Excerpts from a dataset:

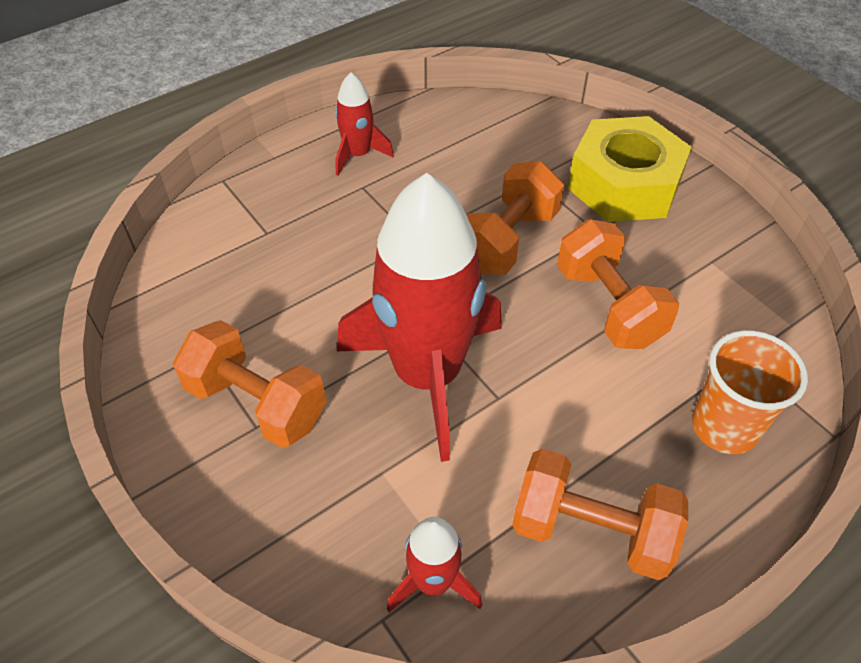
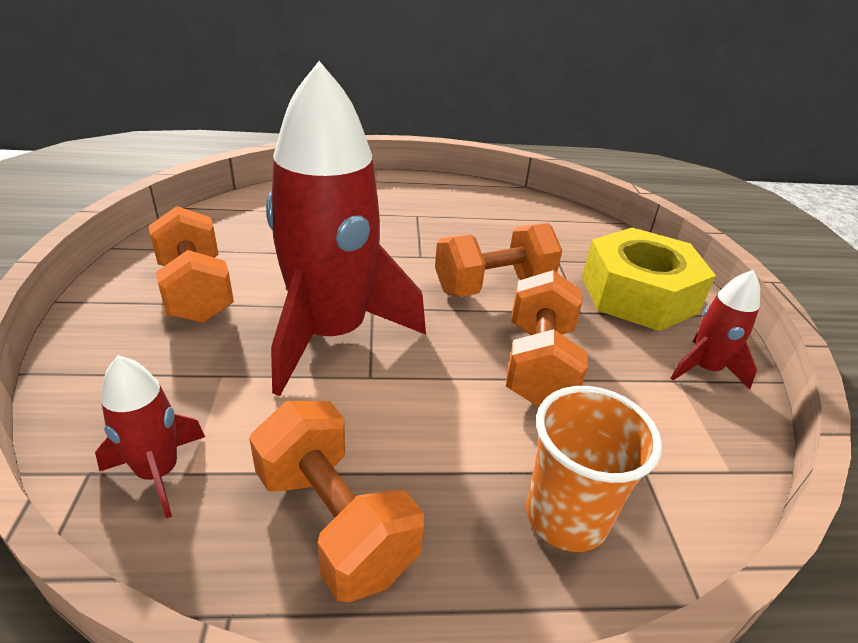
camera: 30 degrees right, 15 degrees down
(358, 155) = (434, 199): red rocket -> red rocket (704, 369)

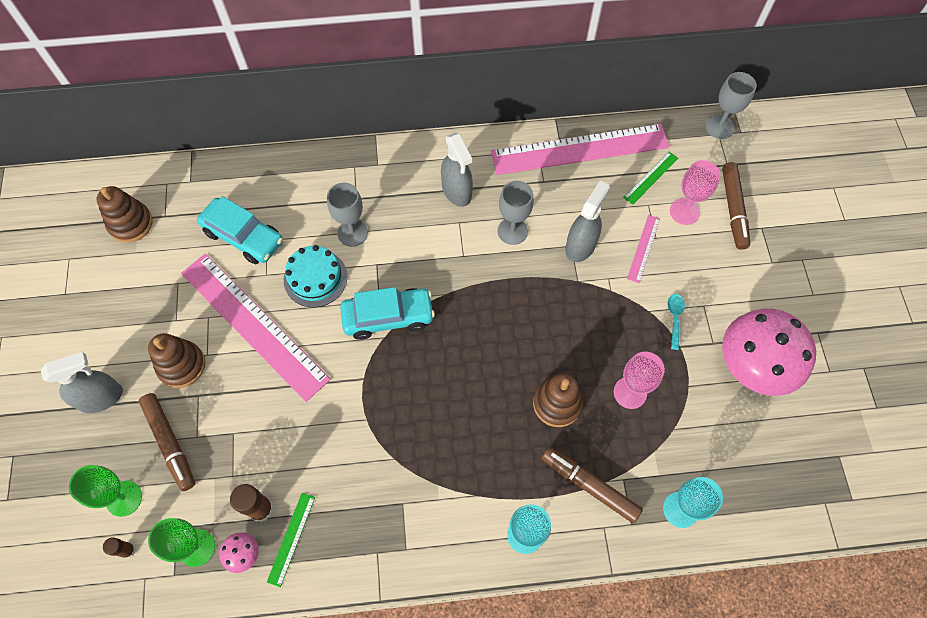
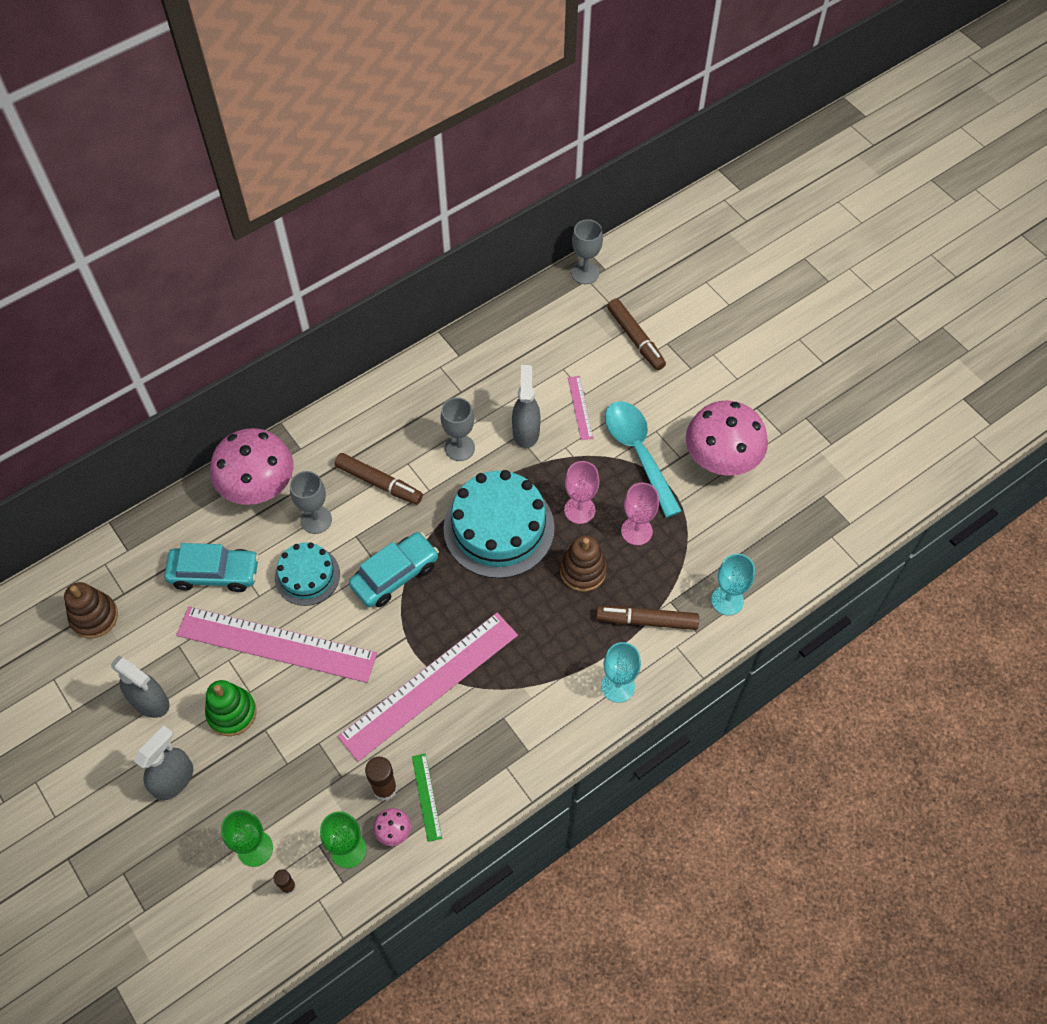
camera: 30 degrees left, 5 degrees down
(170, 442) = (266, 781): brown marker -> brown marker (378, 482)
(181, 365) = (232, 713): brown stacking toy -> green stacking toy
(323, 182) = (259, 488): none -> pink mushroom
(457, 191) = (389, 437): grey spray bottle -> grey spray bottle (150, 701)
(504, 322) = (499, 528): none -> turquoise cake
(580, 149) = (476, 348): pink ruler -> pink ruler (429, 685)
(650, 177) = (551, 344): green ruler -> none
(674, 318) = (638, 453): turquoise spoon -> turquoise spoon, size x2.43
(684, 211) = (596, 360): pink goblet -> pink goblet (579, 510)

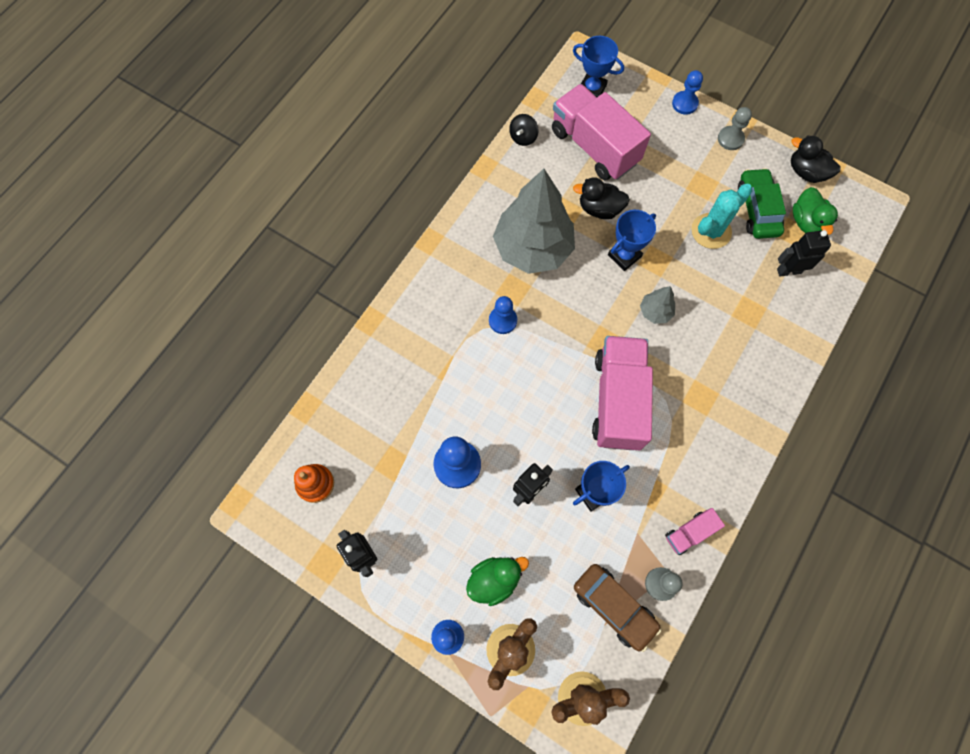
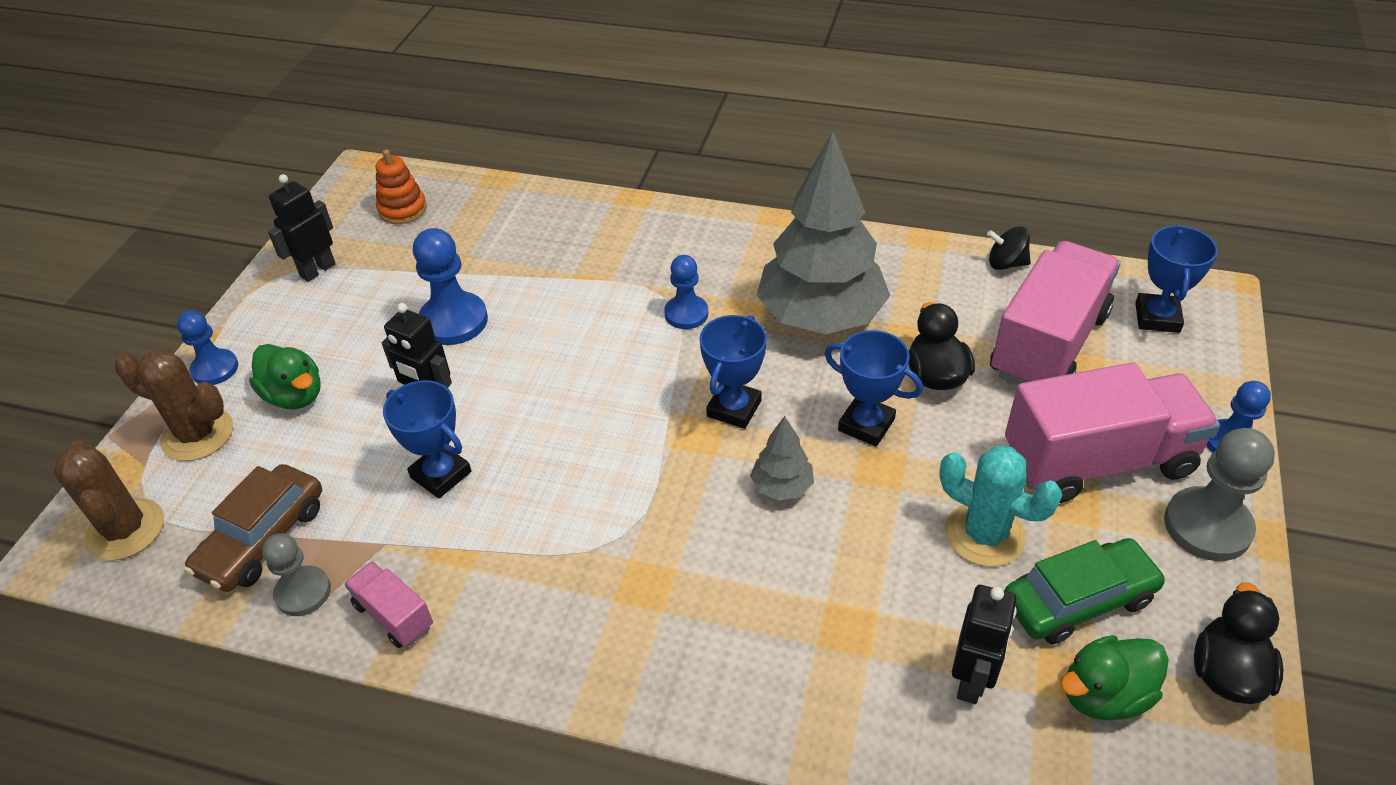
camera: 75 degrees right, 25 degrees down
(591, 318) = (734, 408): none -> blue trophy
(618, 400) = (603, 472): pink truck -> pink truck (1098, 461)
(730, 139) = (1207, 526): grey pawn -> grey pawn, size x1.55
(788, 270) = (971, 680): black robot -> black robot turned 45 degrees clockwise

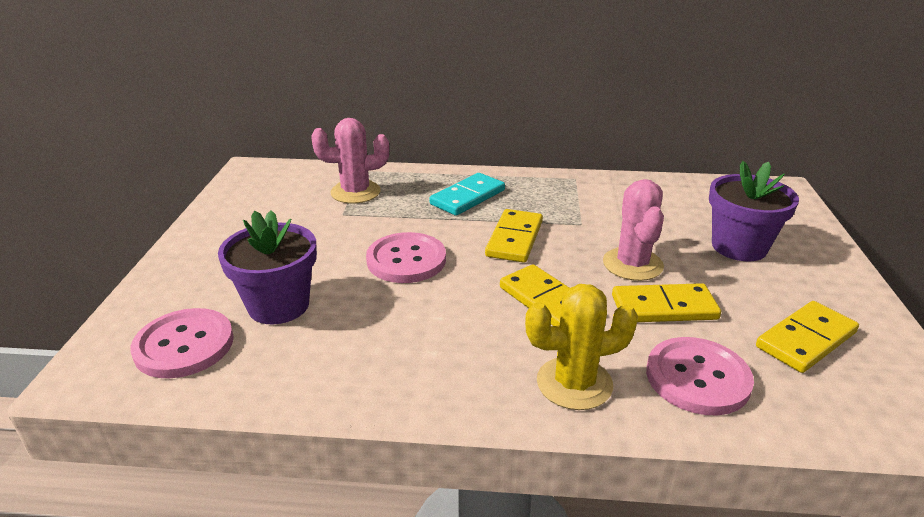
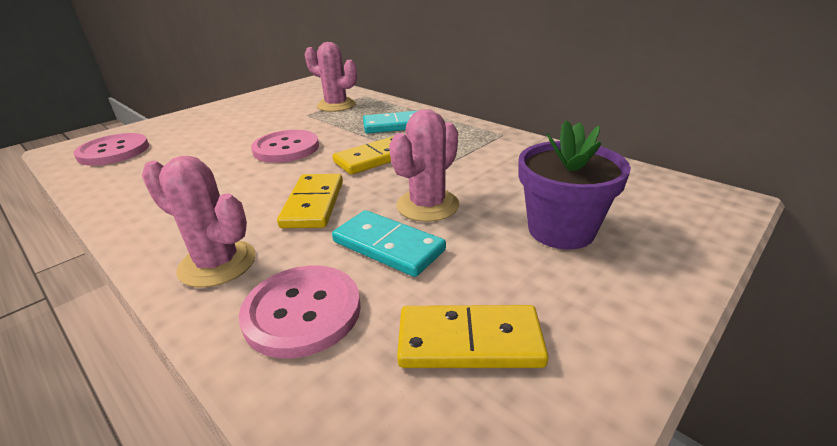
camera: 40 degrees right, 0 degrees up
(278, 305) = (182, 148): purple flower pot -> none
(574, 383) = (217, 264): yellow cactus -> pink cactus
(664, 307) = (388, 246): yellow domino -> turquoise domino

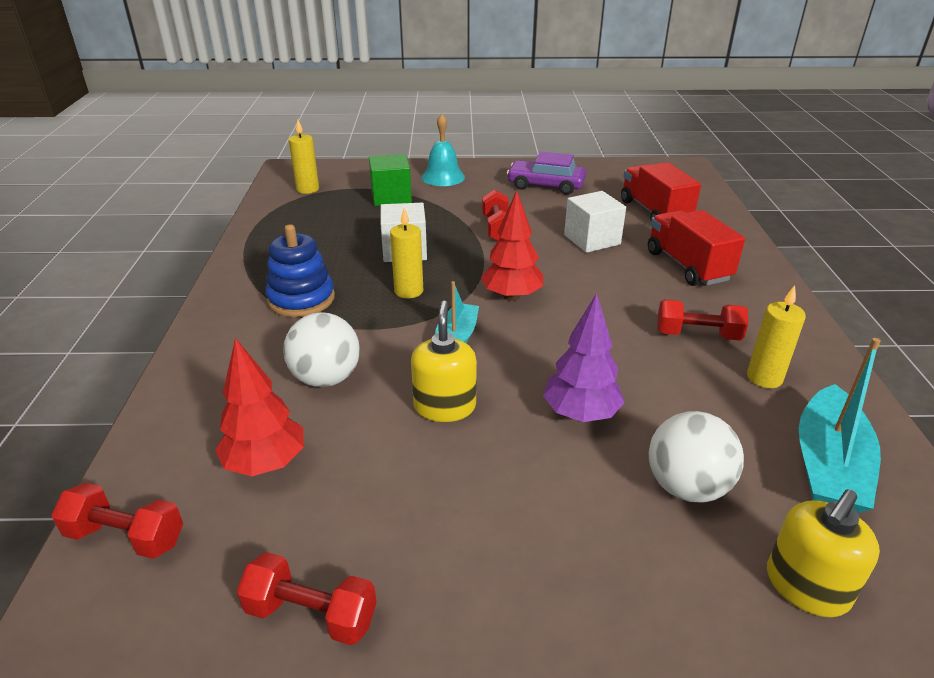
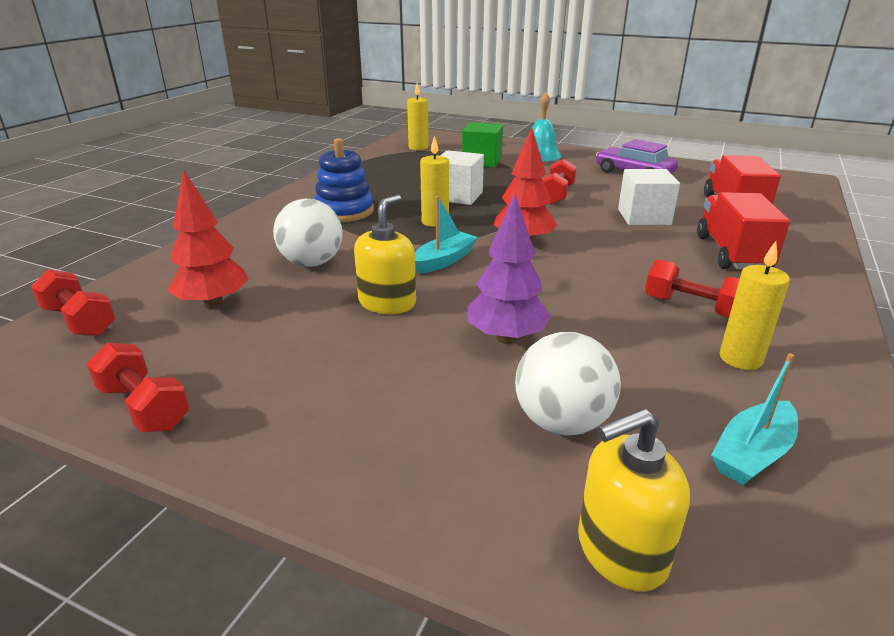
camera: 25 degrees right, 5 degrees down
(828, 466) = (752, 453): turquoise boat -> turquoise boat, size x0.63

_How to complete this task:_ Return every record exactly. Pictures stay out.

_Response area:_
camera: 30 degrees right, 15 degrees down
(358, 155) = (434, 199): red rocket -> red rocket (704, 369)

camera: 30 degrees left, 5 degrees down
(170, 442) = (266, 781): brown marker -> brown marker (378, 482)
(181, 365) = (232, 713): brown stacking toy -> green stacking toy
(323, 182) = (259, 488): none -> pink mushroom
(457, 191) = (389, 437): grey spray bottle -> grey spray bottle (150, 701)
(504, 322) = (499, 528): none -> turquoise cake
(580, 149) = (476, 348): pink ruler -> pink ruler (429, 685)
(650, 177) = (551, 344): green ruler -> none
(674, 318) = (638, 453): turquoise spoon -> turquoise spoon, size x2.43
(684, 211) = (596, 360): pink goblet -> pink goblet (579, 510)

camera: 75 degrees right, 25 degrees down
(591, 318) = (734, 408): none -> blue trophy
(618, 400) = (603, 472): pink truck -> pink truck (1098, 461)
(730, 139) = (1207, 526): grey pawn -> grey pawn, size x1.55
(788, 270) = (971, 680): black robot -> black robot turned 45 degrees clockwise

camera: 40 degrees right, 0 degrees up
(278, 305) = (182, 148): purple flower pot -> none
(574, 383) = (217, 264): yellow cactus -> pink cactus
(664, 307) = (388, 246): yellow domino -> turquoise domino

camera: 25 degrees right, 5 degrees down
(828, 466) = (752, 453): turquoise boat -> turquoise boat, size x0.63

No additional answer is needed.